A single figure is required: the number of lines below that contain "cyan".
======== INPUT DATA
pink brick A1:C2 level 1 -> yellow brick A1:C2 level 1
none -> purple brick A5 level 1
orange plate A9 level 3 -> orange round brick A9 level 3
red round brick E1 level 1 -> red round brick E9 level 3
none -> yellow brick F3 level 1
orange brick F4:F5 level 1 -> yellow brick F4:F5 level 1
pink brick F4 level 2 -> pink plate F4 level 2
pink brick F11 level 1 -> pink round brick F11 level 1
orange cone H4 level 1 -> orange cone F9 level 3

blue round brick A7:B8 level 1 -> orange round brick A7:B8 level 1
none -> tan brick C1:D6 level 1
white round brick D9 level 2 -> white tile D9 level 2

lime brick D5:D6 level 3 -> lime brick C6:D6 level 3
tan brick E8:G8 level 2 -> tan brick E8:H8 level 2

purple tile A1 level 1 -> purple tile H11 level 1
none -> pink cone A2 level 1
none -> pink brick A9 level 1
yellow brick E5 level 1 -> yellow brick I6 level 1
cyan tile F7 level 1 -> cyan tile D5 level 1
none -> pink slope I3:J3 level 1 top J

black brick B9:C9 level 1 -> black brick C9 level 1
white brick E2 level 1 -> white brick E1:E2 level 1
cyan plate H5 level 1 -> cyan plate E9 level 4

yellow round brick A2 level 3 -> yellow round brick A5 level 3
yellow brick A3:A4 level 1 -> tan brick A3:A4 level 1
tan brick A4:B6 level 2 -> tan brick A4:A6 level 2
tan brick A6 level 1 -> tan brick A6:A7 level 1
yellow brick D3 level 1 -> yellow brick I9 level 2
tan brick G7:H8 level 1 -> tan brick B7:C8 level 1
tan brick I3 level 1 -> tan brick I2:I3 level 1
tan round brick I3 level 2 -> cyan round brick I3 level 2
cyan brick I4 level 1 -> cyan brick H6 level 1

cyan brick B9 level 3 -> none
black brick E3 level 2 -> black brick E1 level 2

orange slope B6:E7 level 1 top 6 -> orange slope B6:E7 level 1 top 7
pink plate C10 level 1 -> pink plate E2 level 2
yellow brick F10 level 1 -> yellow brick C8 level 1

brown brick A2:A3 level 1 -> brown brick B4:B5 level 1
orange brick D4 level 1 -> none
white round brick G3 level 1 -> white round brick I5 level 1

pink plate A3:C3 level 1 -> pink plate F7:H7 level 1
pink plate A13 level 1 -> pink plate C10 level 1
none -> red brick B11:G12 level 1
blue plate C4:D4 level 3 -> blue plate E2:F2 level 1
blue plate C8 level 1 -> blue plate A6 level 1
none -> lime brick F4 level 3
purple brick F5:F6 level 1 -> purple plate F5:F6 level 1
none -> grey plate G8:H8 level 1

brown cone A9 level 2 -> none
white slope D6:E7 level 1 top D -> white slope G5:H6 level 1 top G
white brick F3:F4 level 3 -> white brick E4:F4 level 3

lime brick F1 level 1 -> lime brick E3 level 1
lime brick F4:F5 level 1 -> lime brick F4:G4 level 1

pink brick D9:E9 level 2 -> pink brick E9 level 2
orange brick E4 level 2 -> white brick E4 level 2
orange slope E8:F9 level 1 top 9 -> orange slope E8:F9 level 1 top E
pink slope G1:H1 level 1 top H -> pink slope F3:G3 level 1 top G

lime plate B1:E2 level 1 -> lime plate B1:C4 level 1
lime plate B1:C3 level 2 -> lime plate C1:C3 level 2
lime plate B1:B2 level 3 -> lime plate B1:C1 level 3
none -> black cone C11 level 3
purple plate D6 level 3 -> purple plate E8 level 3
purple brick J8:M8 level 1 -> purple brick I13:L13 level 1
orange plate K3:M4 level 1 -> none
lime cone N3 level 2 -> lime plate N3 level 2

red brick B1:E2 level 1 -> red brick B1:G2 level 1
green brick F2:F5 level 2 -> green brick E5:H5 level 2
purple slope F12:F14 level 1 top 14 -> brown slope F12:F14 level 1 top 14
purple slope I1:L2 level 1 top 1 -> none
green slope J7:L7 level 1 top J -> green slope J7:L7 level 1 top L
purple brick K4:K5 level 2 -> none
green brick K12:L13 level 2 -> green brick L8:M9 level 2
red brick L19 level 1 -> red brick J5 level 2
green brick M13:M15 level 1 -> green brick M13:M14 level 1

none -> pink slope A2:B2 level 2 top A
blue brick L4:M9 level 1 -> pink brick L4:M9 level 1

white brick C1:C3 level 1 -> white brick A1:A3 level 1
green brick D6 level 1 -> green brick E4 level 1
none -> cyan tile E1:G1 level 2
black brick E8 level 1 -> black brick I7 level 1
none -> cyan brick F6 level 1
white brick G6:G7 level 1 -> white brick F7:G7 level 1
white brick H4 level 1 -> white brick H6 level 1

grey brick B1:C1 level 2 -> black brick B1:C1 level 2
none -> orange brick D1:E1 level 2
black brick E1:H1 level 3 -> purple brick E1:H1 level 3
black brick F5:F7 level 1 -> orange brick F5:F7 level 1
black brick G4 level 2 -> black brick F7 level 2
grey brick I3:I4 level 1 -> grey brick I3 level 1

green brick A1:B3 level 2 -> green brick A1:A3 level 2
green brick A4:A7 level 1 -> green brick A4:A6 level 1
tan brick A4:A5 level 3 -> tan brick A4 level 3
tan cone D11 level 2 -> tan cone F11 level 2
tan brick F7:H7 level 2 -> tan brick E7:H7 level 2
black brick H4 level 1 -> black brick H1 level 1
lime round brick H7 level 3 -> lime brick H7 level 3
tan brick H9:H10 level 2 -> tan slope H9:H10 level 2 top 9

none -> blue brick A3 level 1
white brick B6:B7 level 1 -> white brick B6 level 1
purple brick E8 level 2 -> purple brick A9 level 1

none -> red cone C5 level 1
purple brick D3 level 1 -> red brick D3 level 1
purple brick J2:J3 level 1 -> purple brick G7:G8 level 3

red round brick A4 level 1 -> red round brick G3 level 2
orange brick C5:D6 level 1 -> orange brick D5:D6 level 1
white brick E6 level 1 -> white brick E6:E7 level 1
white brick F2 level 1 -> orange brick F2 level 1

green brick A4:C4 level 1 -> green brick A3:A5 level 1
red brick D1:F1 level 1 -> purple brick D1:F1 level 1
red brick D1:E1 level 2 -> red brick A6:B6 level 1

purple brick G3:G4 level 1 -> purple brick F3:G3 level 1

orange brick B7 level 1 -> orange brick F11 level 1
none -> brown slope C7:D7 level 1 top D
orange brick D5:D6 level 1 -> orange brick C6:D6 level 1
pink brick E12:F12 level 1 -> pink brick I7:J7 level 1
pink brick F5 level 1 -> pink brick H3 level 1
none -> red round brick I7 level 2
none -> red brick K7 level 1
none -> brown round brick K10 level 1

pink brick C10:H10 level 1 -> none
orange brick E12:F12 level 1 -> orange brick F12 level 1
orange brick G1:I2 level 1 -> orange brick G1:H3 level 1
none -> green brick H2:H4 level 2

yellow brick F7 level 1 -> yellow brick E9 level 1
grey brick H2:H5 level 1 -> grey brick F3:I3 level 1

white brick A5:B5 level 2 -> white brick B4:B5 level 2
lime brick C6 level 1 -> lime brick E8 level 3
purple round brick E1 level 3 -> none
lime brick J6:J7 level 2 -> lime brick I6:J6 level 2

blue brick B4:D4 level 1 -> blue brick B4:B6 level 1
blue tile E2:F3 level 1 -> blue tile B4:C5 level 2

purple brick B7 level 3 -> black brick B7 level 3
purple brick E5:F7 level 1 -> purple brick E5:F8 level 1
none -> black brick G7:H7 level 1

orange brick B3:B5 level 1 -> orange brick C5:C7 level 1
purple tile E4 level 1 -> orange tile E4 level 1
================
REPLY TO THE TASK:
7